■ **THE TASK**
How many lines in the data hold the string "none"? State the number alone.

■ **RECORDED INFORMATION**
□ □ □

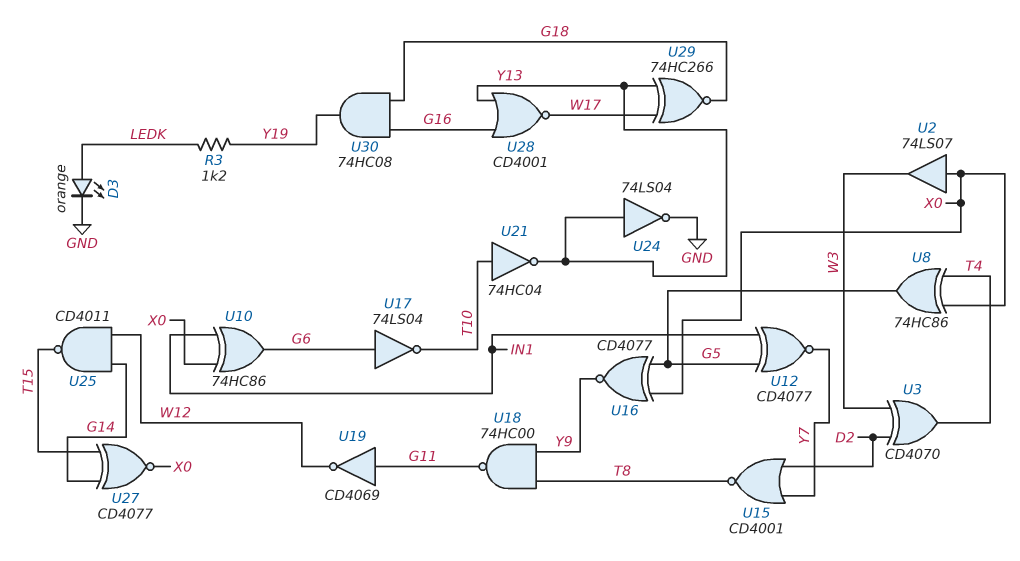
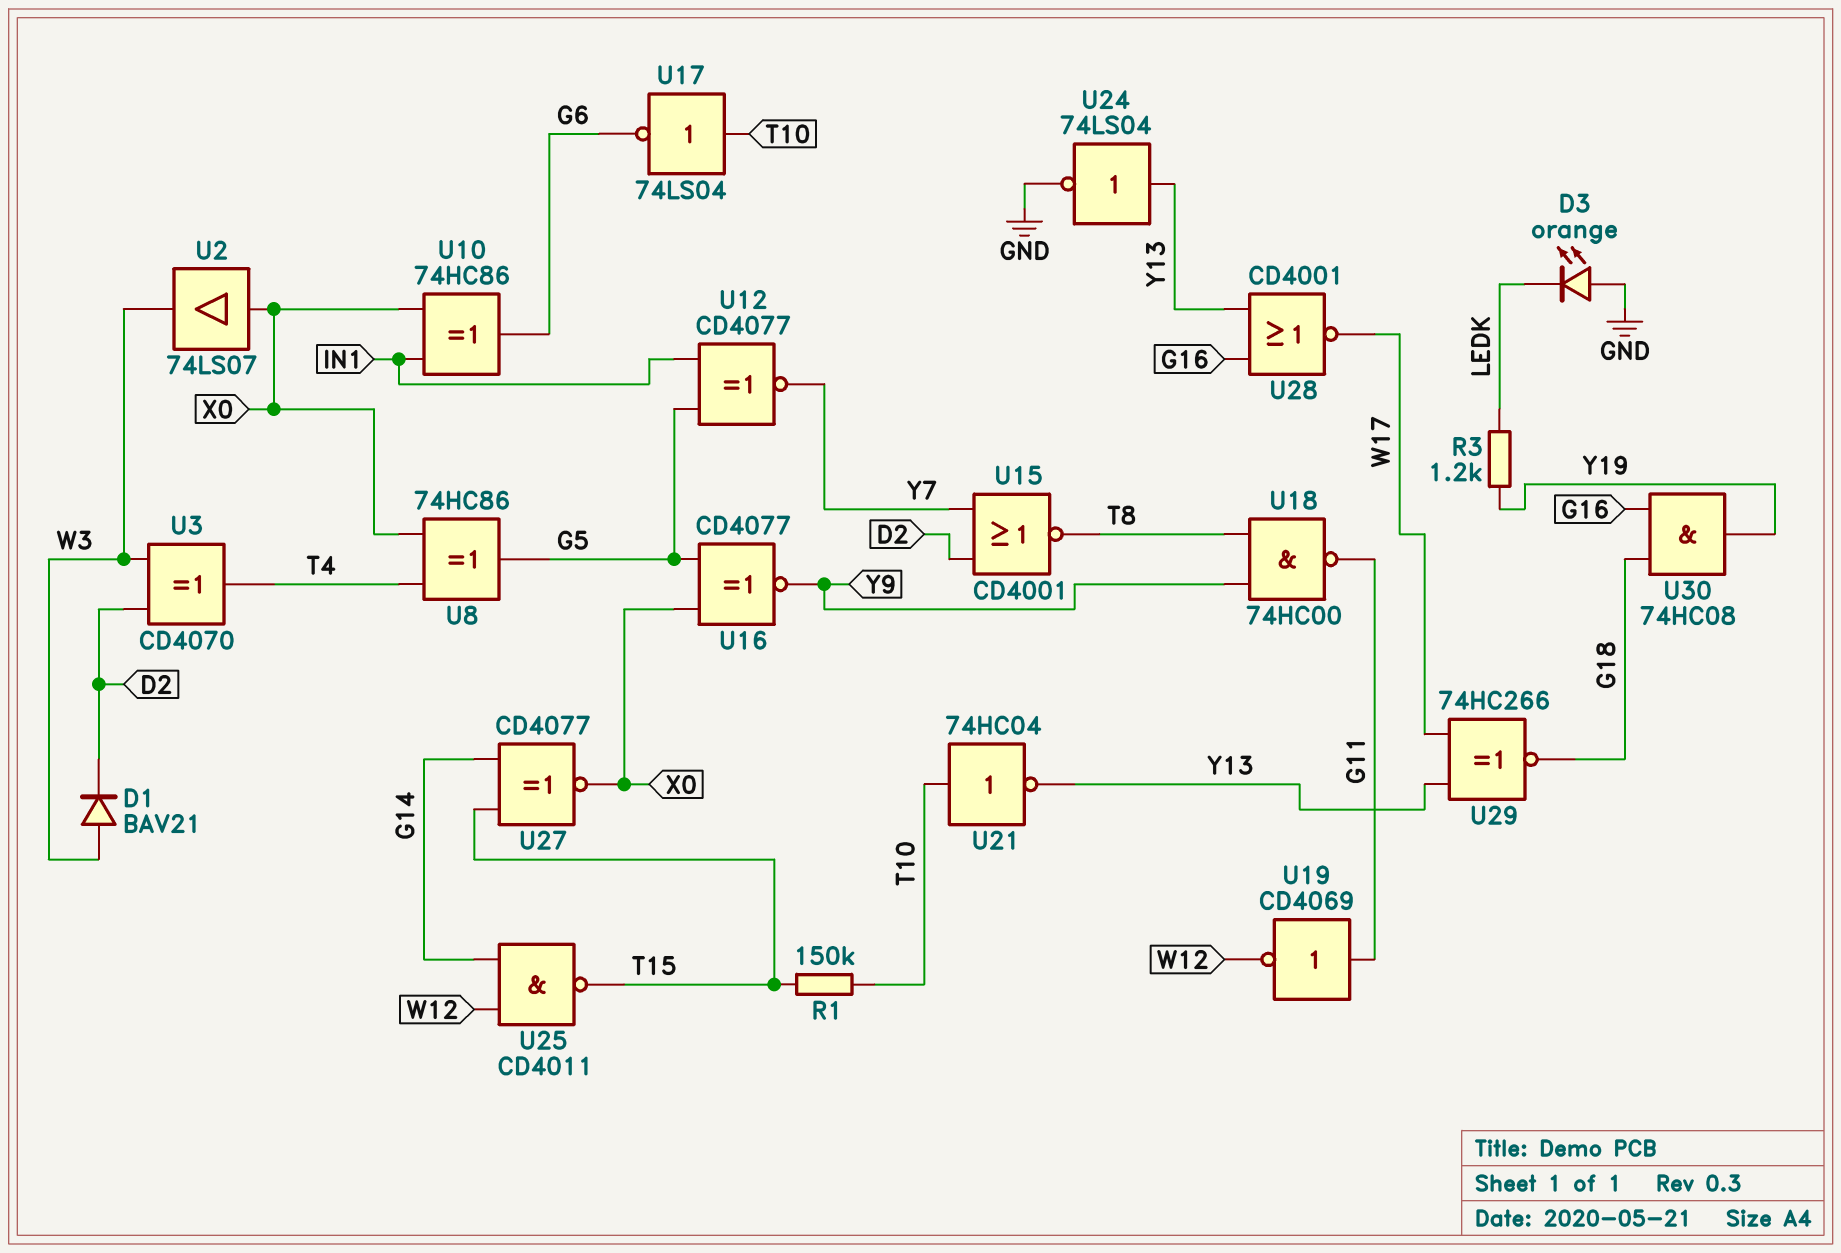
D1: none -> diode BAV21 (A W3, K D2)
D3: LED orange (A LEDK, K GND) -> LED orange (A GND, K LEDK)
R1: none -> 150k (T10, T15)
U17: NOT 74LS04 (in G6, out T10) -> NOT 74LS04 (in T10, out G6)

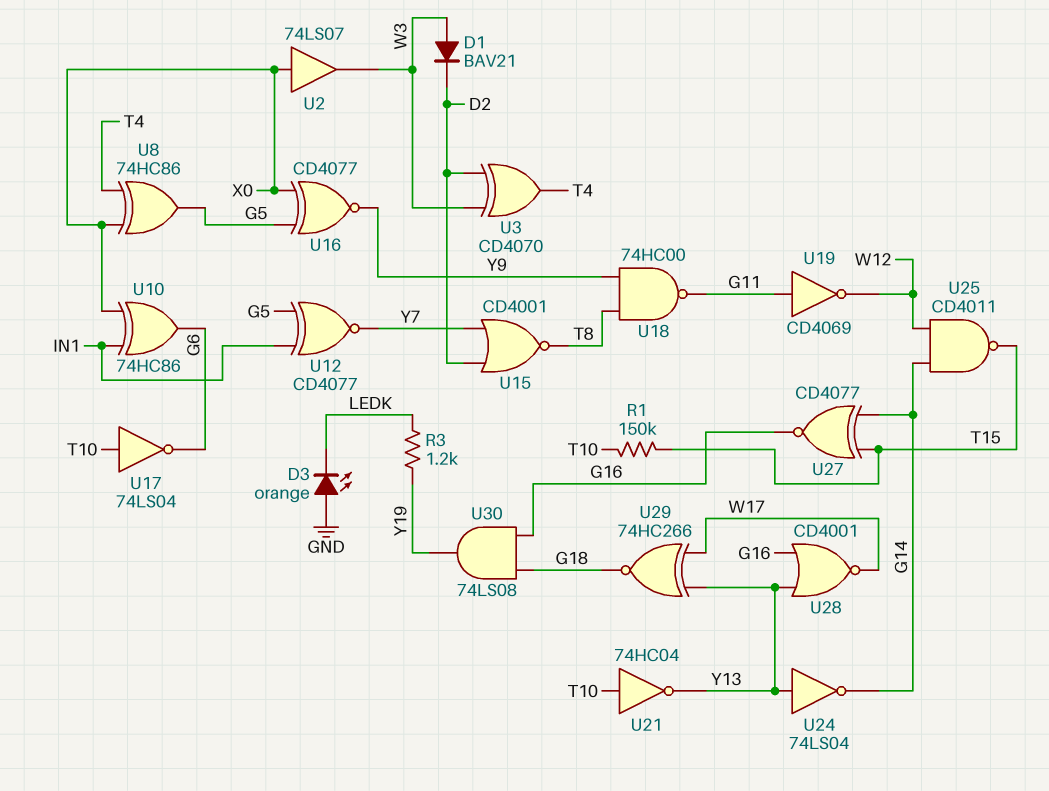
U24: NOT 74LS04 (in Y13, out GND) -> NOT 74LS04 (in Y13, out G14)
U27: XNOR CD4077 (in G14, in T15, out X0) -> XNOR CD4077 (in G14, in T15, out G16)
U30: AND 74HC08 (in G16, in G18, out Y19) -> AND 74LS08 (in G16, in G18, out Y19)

□ □ □

■ **TASK OUTPUT**
2